**SOURCE MATERIAL:**
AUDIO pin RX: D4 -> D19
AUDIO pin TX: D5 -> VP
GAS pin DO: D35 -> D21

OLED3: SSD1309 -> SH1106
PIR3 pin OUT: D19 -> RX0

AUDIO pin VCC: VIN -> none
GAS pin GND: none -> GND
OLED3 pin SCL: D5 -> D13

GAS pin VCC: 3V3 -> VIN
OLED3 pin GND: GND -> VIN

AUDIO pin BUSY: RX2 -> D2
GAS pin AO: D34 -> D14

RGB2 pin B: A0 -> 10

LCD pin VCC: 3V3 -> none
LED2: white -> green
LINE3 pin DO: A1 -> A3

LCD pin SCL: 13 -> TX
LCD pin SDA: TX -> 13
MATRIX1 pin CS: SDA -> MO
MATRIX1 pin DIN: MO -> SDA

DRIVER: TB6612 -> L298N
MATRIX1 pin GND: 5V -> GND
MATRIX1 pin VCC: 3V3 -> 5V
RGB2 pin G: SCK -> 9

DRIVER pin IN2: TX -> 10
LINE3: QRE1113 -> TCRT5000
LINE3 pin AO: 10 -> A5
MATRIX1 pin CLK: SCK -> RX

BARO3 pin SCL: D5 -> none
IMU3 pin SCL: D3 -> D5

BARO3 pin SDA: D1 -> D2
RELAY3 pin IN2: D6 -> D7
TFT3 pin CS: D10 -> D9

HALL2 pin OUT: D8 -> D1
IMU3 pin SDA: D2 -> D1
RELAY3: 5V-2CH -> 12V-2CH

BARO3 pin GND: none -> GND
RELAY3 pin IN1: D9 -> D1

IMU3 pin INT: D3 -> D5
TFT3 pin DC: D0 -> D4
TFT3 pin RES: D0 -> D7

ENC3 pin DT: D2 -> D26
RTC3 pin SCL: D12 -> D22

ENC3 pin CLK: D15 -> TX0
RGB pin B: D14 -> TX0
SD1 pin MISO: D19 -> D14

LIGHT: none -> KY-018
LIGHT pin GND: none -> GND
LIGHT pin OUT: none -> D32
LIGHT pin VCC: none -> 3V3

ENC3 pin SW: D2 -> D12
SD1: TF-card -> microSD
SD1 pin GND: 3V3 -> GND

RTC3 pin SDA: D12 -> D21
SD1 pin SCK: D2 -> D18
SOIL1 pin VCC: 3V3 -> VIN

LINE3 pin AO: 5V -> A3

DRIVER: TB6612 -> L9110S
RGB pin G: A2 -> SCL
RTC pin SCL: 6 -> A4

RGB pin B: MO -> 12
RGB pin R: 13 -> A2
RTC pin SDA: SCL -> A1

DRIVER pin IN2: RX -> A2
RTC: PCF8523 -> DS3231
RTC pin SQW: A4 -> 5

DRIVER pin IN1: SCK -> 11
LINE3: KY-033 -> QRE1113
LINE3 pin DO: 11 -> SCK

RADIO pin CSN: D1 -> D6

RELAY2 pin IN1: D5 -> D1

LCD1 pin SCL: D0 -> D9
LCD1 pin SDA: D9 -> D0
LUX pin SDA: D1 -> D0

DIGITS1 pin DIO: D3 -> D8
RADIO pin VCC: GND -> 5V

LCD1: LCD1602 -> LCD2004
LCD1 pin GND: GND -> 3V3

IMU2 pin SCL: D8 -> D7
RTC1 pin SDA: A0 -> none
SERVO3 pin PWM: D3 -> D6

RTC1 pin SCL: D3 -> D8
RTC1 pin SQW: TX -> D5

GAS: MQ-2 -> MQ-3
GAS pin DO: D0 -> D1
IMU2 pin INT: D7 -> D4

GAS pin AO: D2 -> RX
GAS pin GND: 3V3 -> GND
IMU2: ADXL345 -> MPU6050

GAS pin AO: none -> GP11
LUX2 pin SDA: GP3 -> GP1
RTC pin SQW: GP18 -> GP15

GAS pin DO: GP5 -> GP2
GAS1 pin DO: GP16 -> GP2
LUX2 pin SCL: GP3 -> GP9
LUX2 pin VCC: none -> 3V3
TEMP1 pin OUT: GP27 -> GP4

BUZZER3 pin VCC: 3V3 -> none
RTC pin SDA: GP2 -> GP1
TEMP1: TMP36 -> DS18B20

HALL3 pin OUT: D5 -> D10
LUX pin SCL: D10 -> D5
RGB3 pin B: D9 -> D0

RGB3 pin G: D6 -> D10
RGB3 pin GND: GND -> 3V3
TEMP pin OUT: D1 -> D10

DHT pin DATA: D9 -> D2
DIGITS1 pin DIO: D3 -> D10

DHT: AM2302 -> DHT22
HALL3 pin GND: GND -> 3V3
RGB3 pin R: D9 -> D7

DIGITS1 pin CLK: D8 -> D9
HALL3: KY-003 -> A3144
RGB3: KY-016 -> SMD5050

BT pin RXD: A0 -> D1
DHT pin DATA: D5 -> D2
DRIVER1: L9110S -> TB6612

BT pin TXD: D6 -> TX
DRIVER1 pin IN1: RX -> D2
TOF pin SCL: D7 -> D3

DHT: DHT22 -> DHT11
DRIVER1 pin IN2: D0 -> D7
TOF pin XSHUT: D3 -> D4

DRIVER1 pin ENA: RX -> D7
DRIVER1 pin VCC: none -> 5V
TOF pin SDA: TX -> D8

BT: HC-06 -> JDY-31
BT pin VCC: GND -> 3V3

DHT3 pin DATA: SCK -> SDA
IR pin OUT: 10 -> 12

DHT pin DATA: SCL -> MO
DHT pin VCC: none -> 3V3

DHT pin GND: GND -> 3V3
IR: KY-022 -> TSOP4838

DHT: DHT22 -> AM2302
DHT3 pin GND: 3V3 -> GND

**EXERCISE GOAL:** All lines above from the one with "LUX2 pin SCL: GP3 -> GP9" to the one with "DRIVER1 pin VCC: none -> 5V", inclusive, should be copied exactly, and no other lines.

**EXERCISE RESPONSE:**
LUX2 pin SCL: GP3 -> GP9
LUX2 pin VCC: none -> 3V3
TEMP1 pin OUT: GP27 -> GP4

BUZZER3 pin VCC: 3V3 -> none
RTC pin SDA: GP2 -> GP1
TEMP1: TMP36 -> DS18B20

HALL3 pin OUT: D5 -> D10
LUX pin SCL: D10 -> D5
RGB3 pin B: D9 -> D0

RGB3 pin G: D6 -> D10
RGB3 pin GND: GND -> 3V3
TEMP pin OUT: D1 -> D10

DHT pin DATA: D9 -> D2
DIGITS1 pin DIO: D3 -> D10

DHT: AM2302 -> DHT22
HALL3 pin GND: GND -> 3V3
RGB3 pin R: D9 -> D7

DIGITS1 pin CLK: D8 -> D9
HALL3: KY-003 -> A3144
RGB3: KY-016 -> SMD5050

BT pin RXD: A0 -> D1
DHT pin DATA: D5 -> D2
DRIVER1: L9110S -> TB6612

BT pin TXD: D6 -> TX
DRIVER1 pin IN1: RX -> D2
TOF pin SCL: D7 -> D3

DHT: DHT22 -> DHT11
DRIVER1 pin IN2: D0 -> D7
TOF pin XSHUT: D3 -> D4

DRIVER1 pin ENA: RX -> D7
DRIVER1 pin VCC: none -> 5V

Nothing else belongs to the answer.